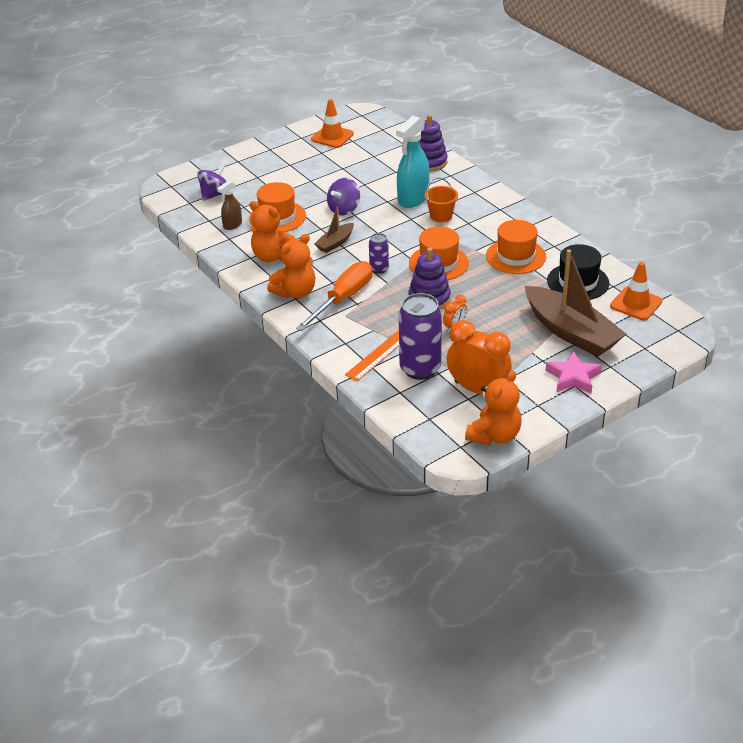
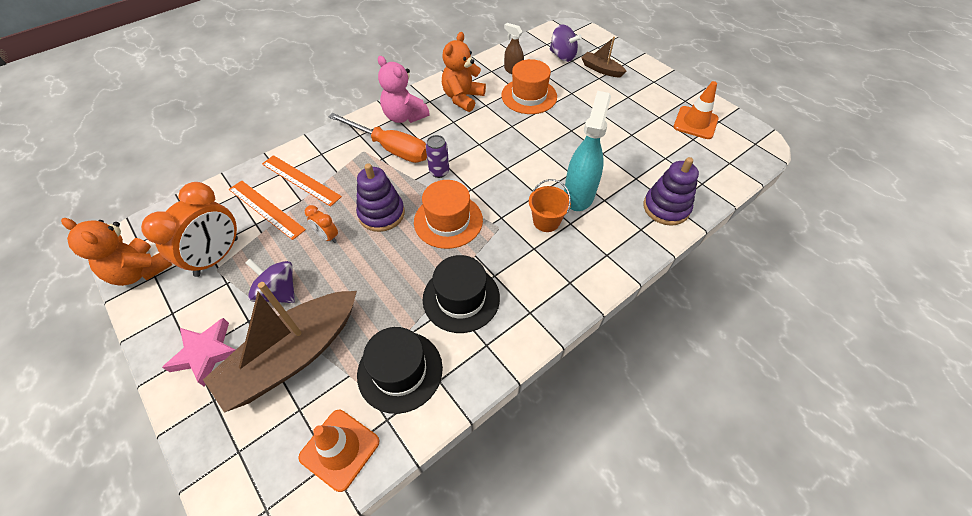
camera: 85 degrees right, 15 degrees up
(295, 292) = (404, 116): orange teddy bear -> pink teddy bear
(335, 243) = (486, 137): brown boat -> brown boat (601, 69)
(344, 209) = (549, 140): purple spinning top -> purple spinning top (278, 292)
(413, 199) = (579, 195): turquoise spray bottle -> turquoise spray bottle turned 75 degrees clockwise
(420, 369) = (266, 209): purple can -> orange ruler
(516, 256) = (461, 298): orange hat -> black hat

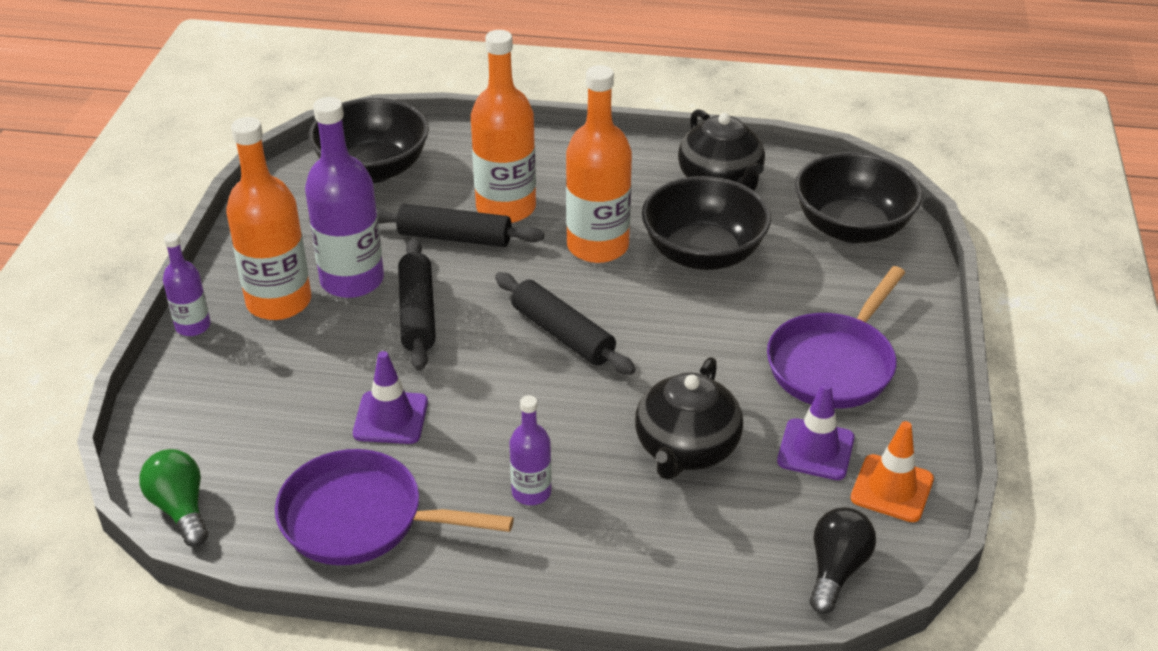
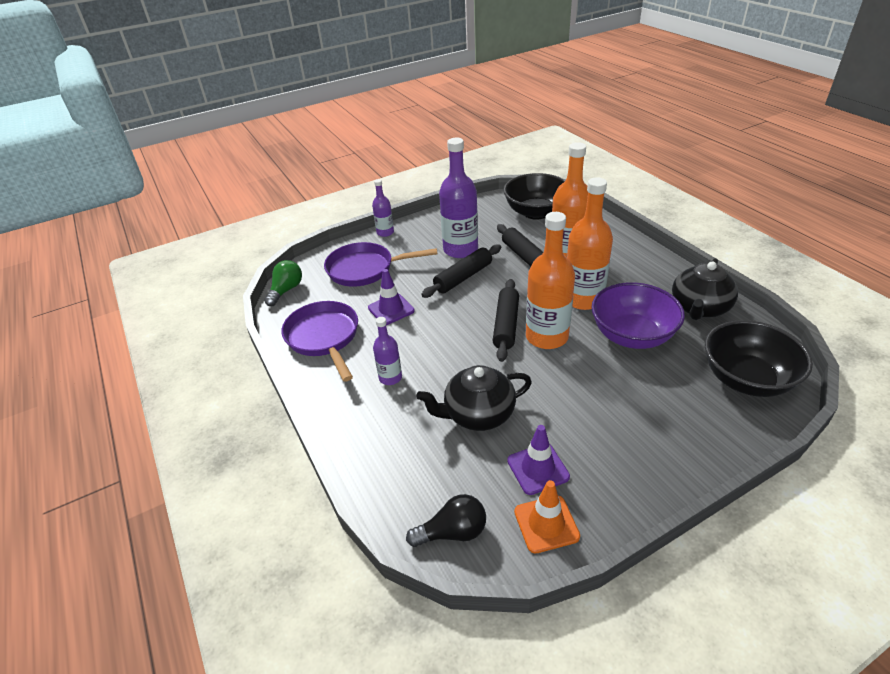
camera: 55 degrees right, 0 degrees up
(279, 302) = (424, 241): orange bottle -> orange bottle (546, 337)
(703, 253) = (632, 335): black bowl -> purple bowl
(833, 364) = (618, 437): purple pan -> purple pan (365, 269)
--- --- ---
Exercise directions
The line containing "(420, 369) = (266, 209): purple" and all lines after it, through the last line of the records, should be returned exactly. Omit the pictures.

Response box
(420, 369) = (266, 209): purple can -> orange ruler
(516, 256) = (461, 298): orange hat -> black hat

camera: 55 degrees right, 0 degrees up
(279, 302) = (424, 241): orange bottle -> orange bottle (546, 337)
(703, 253) = (632, 335): black bowl -> purple bowl
(833, 364) = (618, 437): purple pan -> purple pan (365, 269)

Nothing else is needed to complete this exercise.